TASK INPUTS START

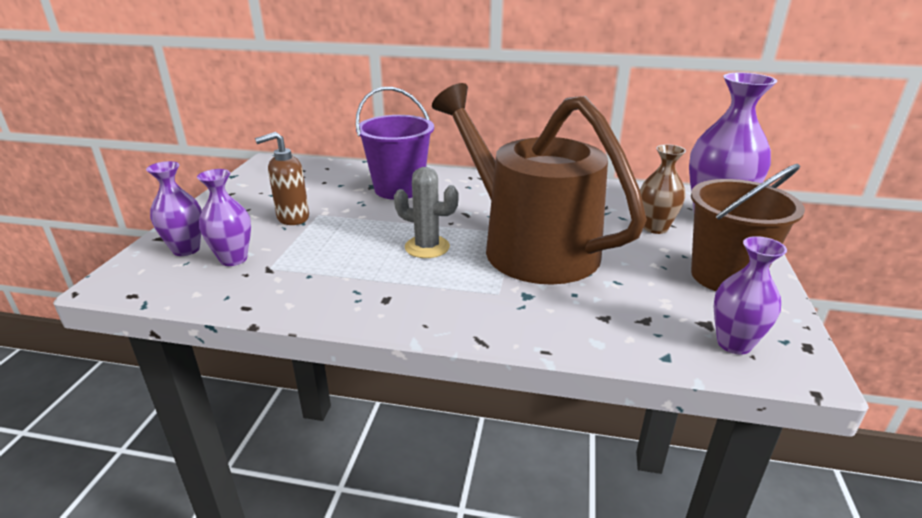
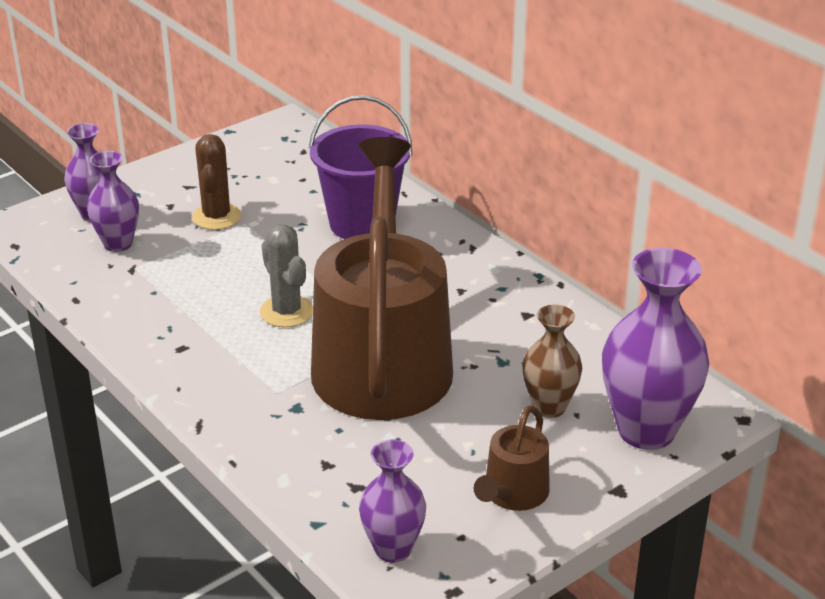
camera: 40 degrees right, 5 degrees up
(292, 218) = (216, 217): brown soap dispenser -> brown cactus
(724, 276) = (513, 494): brown bucket -> brown watering can

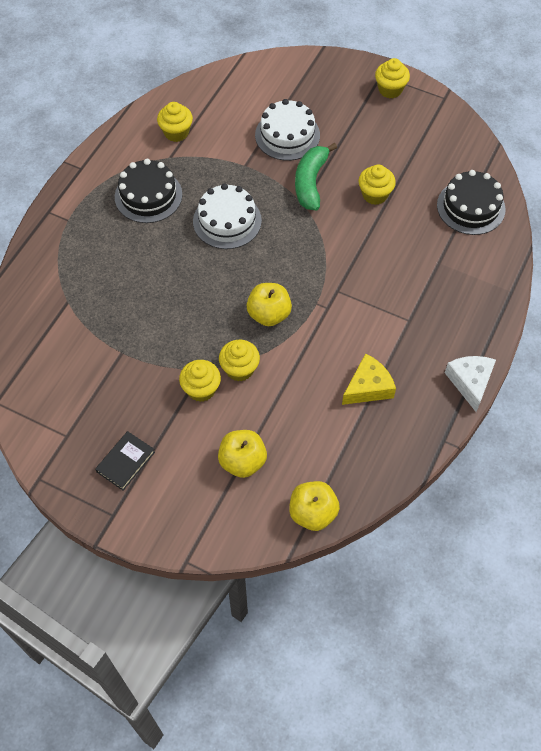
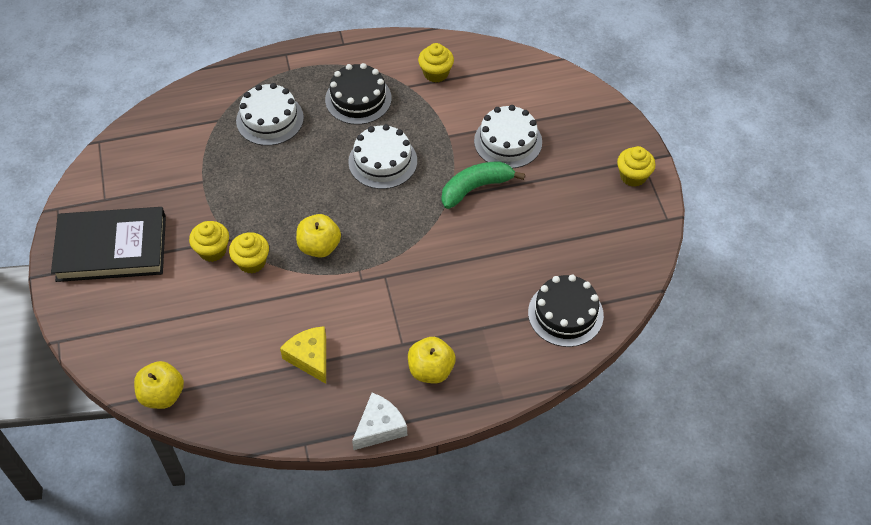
camera: 50 degrees right, 5 degrees down
(106, 266) = (270, 119): none -> white cake
(125, 462) = (111, 248): black book -> black book, size x2.23
(242, 461) = (171, 319): yellow apple -> yellow apple (431, 370)
(368, 387) = (310, 357): yellow cheese -> yellow cheese turned 135 degrees counterclockwise
(375, 194) = (508, 238): yellow cupcake -> none

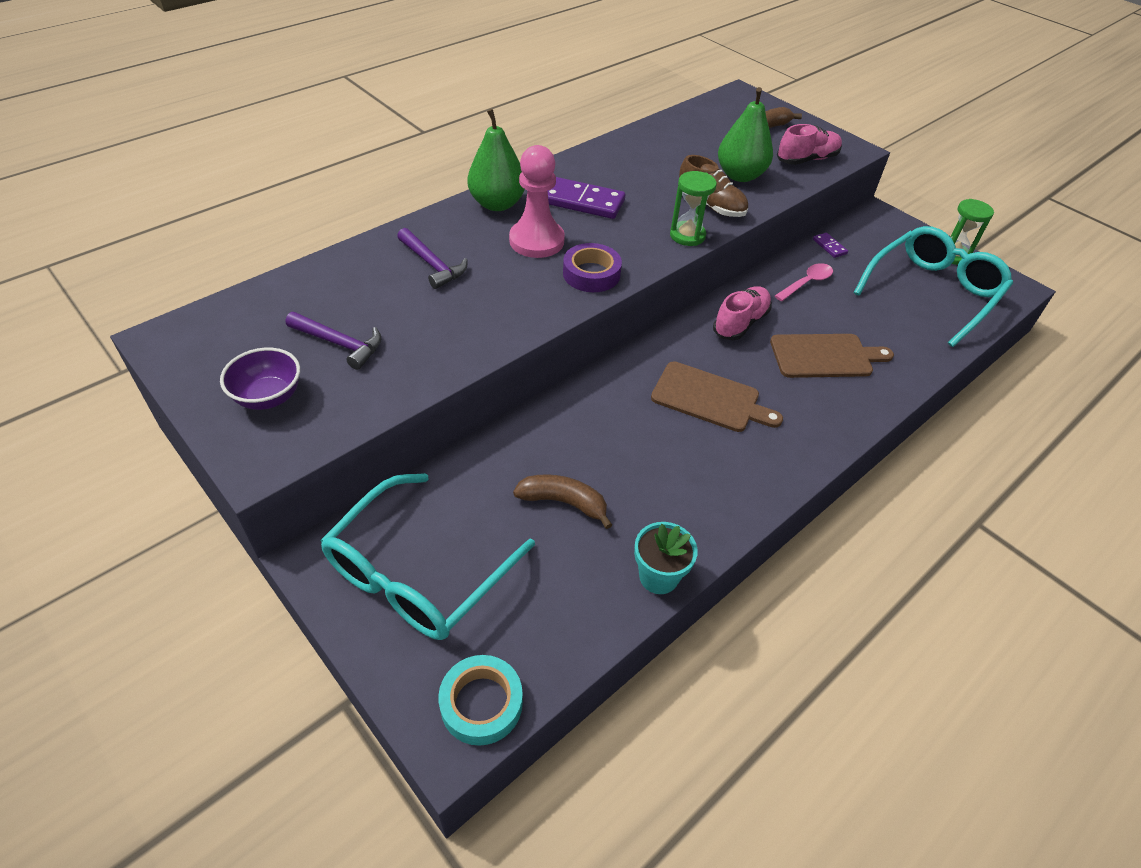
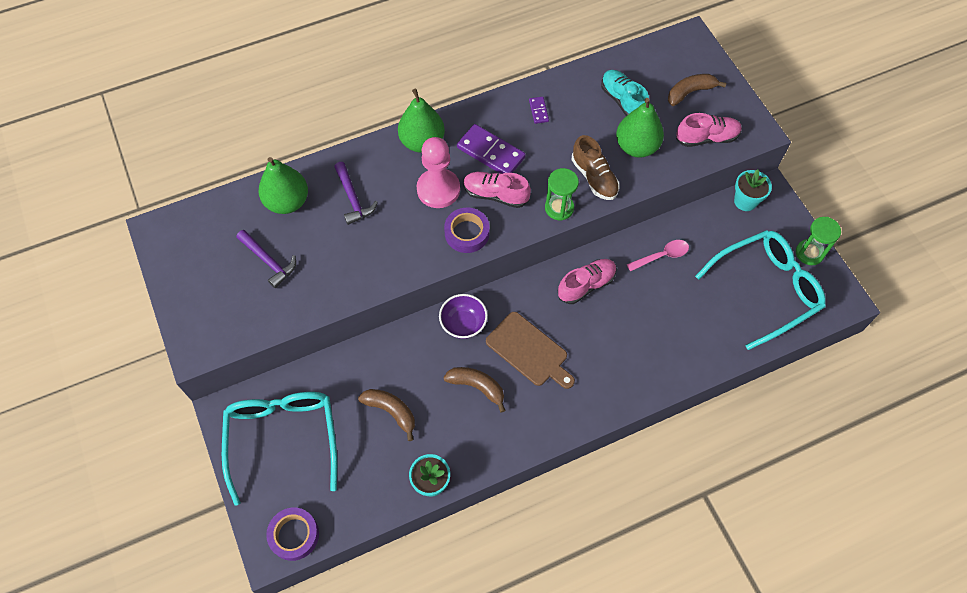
camera: 20 degrees right, 15 degrees up
(269, 397) = (213, 297): purple bowl -> purple bowl (463, 324)
(345, 281) = (287, 202): none -> green pear
(418, 573) = (283, 438): turquoise glasses -> turquoise glasses turned 120 degrees clockwise
(481, 703) = (294, 535): turquoise tape -> purple tape
(607, 235) = (495, 195): none -> pink shoe
(665, 449) = (477, 387): none -> brown banana
(703, 144) = (623, 101): none -> turquoise shoe
(824, 356) = (638, 333): brown cutting board -> none
(829, 246) = (703, 220): purple domino -> purple domino (538, 111)
(861, 225) = (745, 201): none -> turquoise flower pot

TASK INPUTS END

■ **ACTIVITY**: Search the listing above for lines containing "purple", and copy them.

■ **ANSWER SPACE**:
(269, 397) = (213, 297): purple bowl -> purple bowl (463, 324)
(481, 703) = (294, 535): turquoise tape -> purple tape
(829, 246) = (703, 220): purple domino -> purple domino (538, 111)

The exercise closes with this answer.